→ Task requirements
The expected output is the full set of entries, retyped verbatim, pictures excluded.

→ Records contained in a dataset
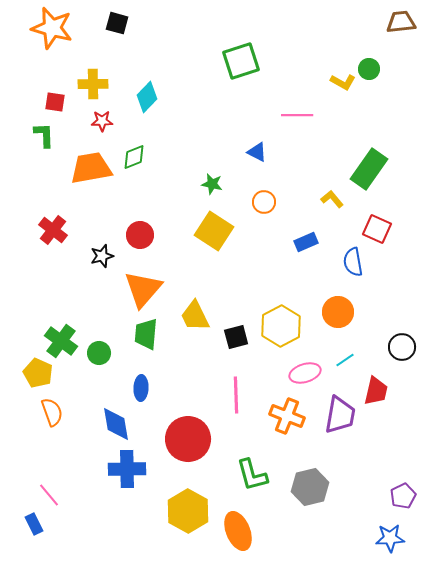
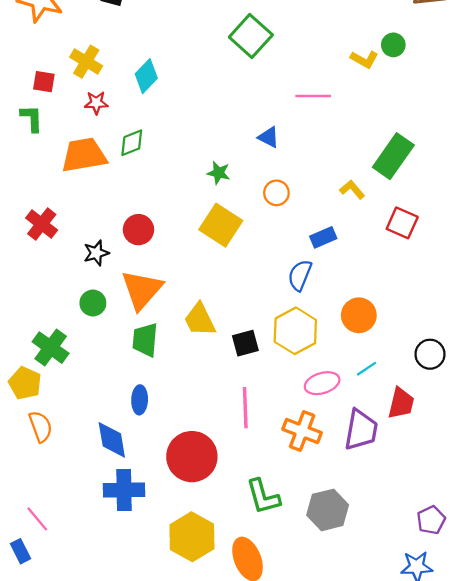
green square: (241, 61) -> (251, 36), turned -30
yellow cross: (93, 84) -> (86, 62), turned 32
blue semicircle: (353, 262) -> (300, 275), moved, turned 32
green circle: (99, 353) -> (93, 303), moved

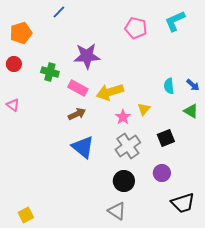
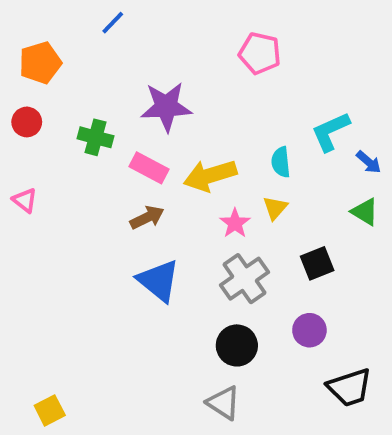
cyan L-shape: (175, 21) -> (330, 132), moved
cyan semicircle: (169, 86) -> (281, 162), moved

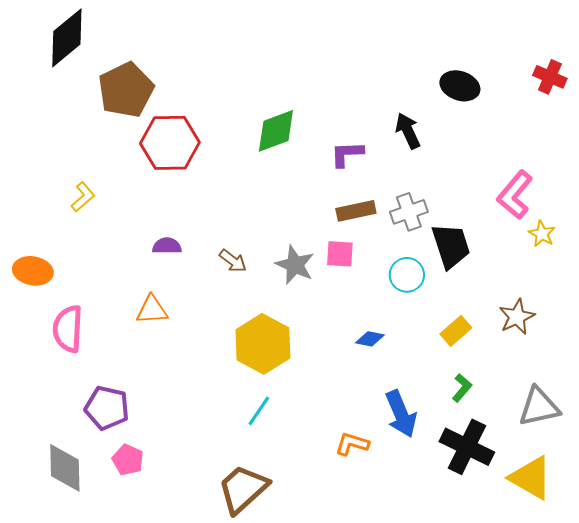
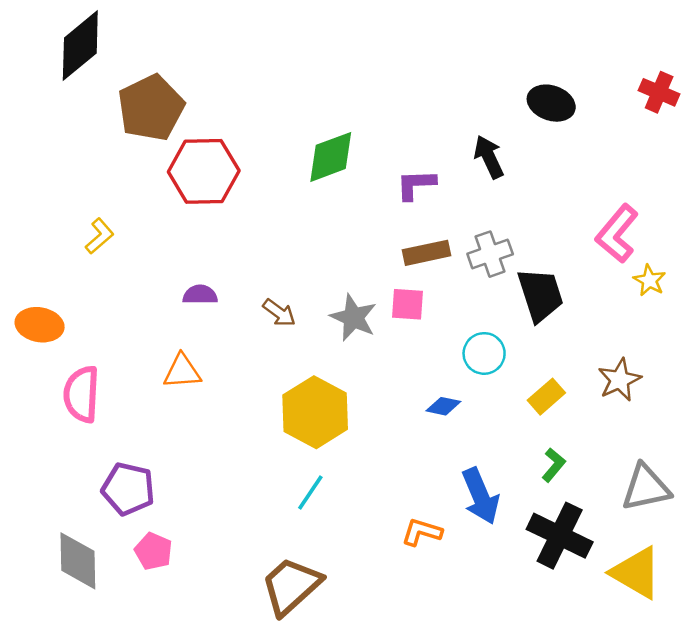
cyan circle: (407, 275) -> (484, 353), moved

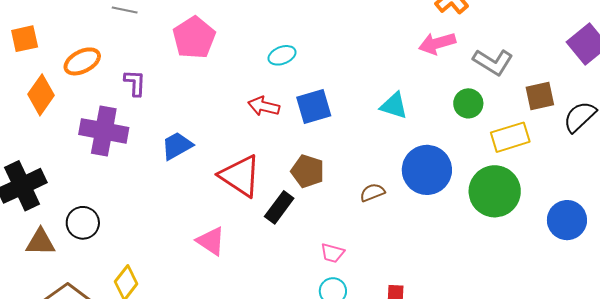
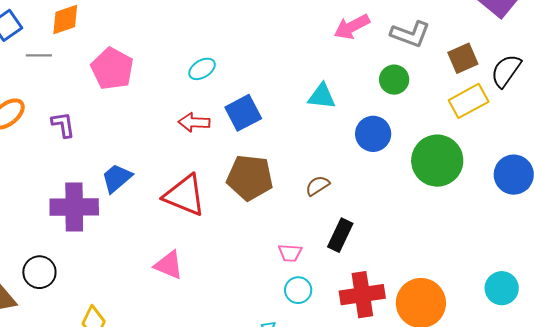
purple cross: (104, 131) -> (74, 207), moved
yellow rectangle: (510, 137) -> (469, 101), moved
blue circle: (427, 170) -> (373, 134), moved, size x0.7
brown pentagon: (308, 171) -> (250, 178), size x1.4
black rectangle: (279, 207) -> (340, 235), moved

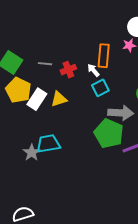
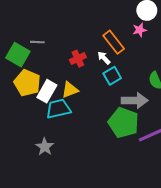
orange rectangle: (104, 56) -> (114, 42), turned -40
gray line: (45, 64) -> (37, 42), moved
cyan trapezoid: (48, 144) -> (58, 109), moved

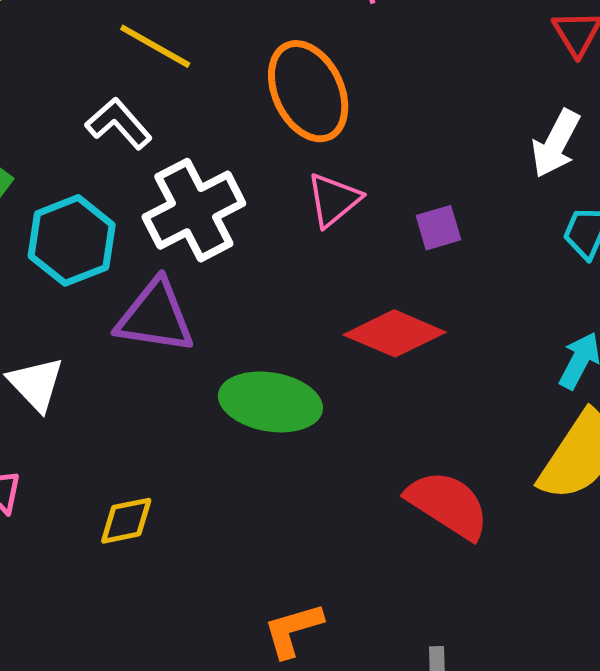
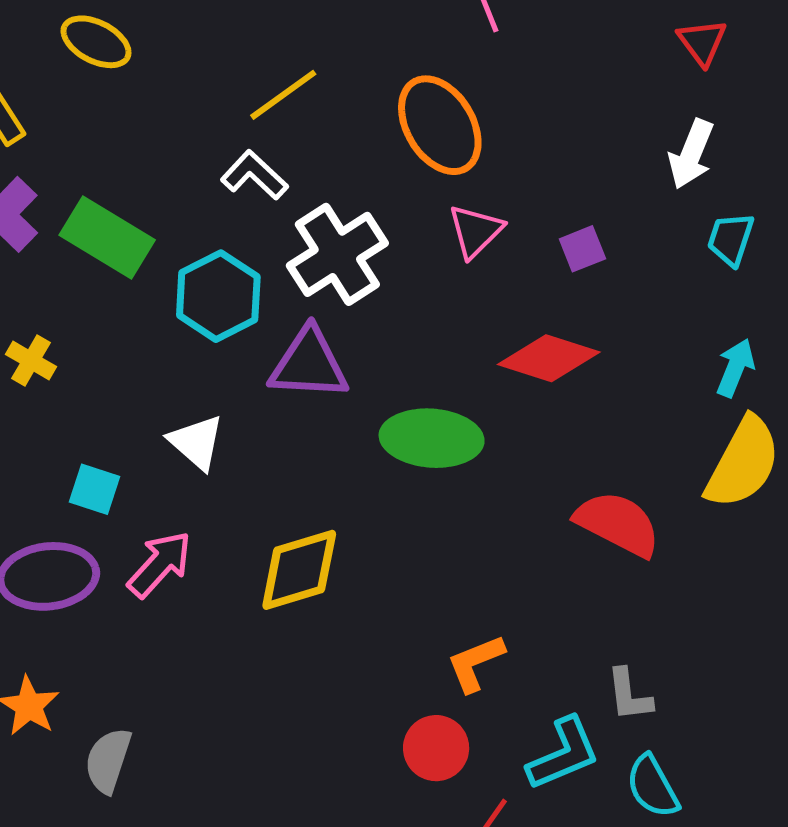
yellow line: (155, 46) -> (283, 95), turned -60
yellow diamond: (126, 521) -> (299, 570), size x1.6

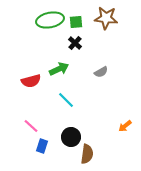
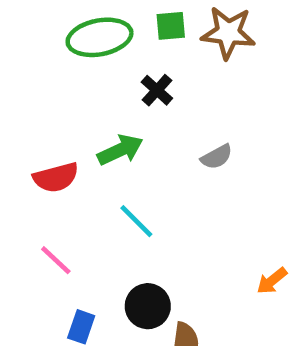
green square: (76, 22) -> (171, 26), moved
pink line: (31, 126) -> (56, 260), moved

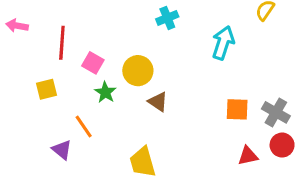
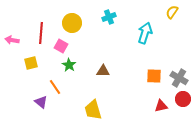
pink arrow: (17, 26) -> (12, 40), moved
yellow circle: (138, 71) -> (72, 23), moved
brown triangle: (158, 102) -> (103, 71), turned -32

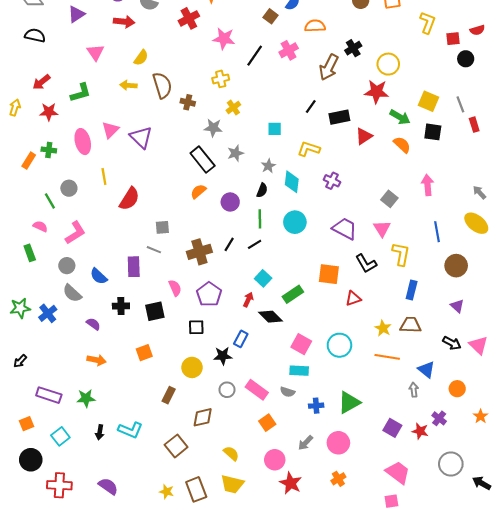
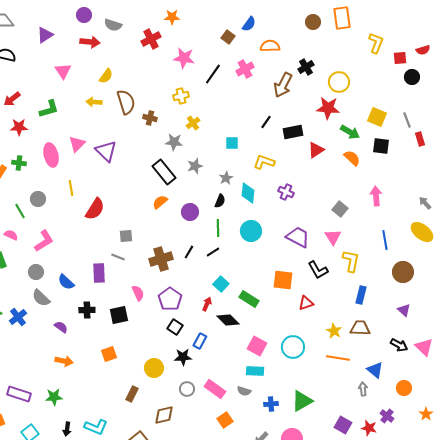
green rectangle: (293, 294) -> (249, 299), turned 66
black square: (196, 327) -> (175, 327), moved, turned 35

→ Reply to the exercise
green square: (241, 61) -> (251, 36), turned -30
yellow cross: (93, 84) -> (86, 62), turned 32
blue semicircle: (353, 262) -> (300, 275), moved, turned 32
green circle: (99, 353) -> (93, 303), moved

cyan L-shape: (175, 21) -> (330, 132), moved
cyan semicircle: (169, 86) -> (281, 162), moved

cyan circle: (407, 275) -> (484, 353), moved

purple cross: (104, 131) -> (74, 207), moved
yellow rectangle: (510, 137) -> (469, 101), moved
blue circle: (427, 170) -> (373, 134), moved, size x0.7
brown pentagon: (308, 171) -> (250, 178), size x1.4
black rectangle: (279, 207) -> (340, 235), moved

orange rectangle: (104, 56) -> (114, 42), turned -40
gray line: (45, 64) -> (37, 42), moved
cyan trapezoid: (48, 144) -> (58, 109), moved

yellow line: (155, 46) -> (283, 95), turned -60
yellow diamond: (126, 521) -> (299, 570), size x1.6

green square: (76, 22) -> (171, 26), moved
pink line: (31, 126) -> (56, 260), moved

pink arrow: (17, 26) -> (12, 40), moved
yellow circle: (138, 71) -> (72, 23), moved
brown triangle: (158, 102) -> (103, 71), turned -32

green rectangle: (293, 294) -> (249, 299), turned 66
black square: (196, 327) -> (175, 327), moved, turned 35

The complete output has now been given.